**PROBLEM**
Given the material below, output exactly the lines from the line with "(48,262) to (722,273)" to the line with "(700,258) to (305,316)", both ends included, and no other lines.
EXTRACTED DATA Block Start
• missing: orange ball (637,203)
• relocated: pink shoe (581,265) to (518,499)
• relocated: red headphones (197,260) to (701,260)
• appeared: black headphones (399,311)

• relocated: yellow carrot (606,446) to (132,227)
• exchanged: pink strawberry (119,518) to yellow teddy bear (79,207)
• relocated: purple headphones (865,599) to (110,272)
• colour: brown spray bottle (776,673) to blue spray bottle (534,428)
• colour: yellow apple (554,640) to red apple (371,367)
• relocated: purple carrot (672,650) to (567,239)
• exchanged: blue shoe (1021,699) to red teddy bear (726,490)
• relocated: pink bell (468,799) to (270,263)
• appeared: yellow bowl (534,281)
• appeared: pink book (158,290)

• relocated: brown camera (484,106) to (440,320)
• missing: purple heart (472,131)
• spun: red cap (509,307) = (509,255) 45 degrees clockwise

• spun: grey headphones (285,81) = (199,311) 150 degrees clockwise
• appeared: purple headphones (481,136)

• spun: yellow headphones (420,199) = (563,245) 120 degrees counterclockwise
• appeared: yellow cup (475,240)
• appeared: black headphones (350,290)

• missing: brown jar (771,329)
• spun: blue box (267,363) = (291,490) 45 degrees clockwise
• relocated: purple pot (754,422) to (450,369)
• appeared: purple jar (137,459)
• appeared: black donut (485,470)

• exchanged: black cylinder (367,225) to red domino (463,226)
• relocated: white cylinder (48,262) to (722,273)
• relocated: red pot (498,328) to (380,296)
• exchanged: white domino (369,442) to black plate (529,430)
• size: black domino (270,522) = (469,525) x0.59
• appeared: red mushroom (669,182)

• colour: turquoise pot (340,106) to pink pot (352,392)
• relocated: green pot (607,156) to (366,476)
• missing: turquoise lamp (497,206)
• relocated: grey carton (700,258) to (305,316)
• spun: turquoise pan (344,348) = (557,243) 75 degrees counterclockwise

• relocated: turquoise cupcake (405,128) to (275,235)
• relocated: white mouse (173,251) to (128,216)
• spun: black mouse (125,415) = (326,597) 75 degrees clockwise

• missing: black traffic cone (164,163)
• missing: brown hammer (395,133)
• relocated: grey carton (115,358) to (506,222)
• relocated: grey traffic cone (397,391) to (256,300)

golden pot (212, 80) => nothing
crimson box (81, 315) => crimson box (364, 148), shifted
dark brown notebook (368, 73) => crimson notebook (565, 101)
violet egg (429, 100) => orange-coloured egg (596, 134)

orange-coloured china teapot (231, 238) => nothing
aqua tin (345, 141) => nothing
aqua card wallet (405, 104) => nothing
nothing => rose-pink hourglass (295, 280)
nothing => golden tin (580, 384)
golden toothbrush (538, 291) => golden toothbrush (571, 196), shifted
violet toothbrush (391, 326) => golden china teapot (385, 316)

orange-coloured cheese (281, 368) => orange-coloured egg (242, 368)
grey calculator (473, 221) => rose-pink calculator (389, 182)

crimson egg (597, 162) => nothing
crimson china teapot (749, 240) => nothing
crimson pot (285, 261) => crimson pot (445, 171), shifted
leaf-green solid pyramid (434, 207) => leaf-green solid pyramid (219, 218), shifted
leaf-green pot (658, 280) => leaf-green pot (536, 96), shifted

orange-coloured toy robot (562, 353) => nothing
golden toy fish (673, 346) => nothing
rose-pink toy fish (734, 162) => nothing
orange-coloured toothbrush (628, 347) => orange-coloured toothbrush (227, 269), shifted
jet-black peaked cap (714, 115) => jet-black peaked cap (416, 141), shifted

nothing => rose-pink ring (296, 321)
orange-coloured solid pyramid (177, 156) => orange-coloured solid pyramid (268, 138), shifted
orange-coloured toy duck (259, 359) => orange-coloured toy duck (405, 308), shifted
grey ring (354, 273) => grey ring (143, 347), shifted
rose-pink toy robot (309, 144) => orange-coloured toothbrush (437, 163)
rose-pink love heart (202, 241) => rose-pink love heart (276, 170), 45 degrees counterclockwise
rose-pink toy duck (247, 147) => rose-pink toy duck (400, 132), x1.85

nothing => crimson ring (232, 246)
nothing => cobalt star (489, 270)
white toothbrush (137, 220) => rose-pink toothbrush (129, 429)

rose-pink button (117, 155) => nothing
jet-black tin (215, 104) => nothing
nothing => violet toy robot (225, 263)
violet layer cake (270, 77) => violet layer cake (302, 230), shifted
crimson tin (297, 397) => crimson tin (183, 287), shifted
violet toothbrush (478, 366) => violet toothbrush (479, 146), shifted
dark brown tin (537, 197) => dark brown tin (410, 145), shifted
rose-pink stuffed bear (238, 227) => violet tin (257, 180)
EXTRACTED DATA Block End
**PROBLEM SOLUTION**
• relocated: white cylinder (48,262) to (722,273)
• relocated: red pot (498,328) to (380,296)
• exchanged: white domino (369,442) to black plate (529,430)
• size: black domino (270,522) = (469,525) x0.59
• appeared: red mushroom (669,182)

• colour: turquoise pot (340,106) to pink pot (352,392)
• relocated: green pot (607,156) to (366,476)
• missing: turquoise lamp (497,206)
• relocated: grey carton (700,258) to (305,316)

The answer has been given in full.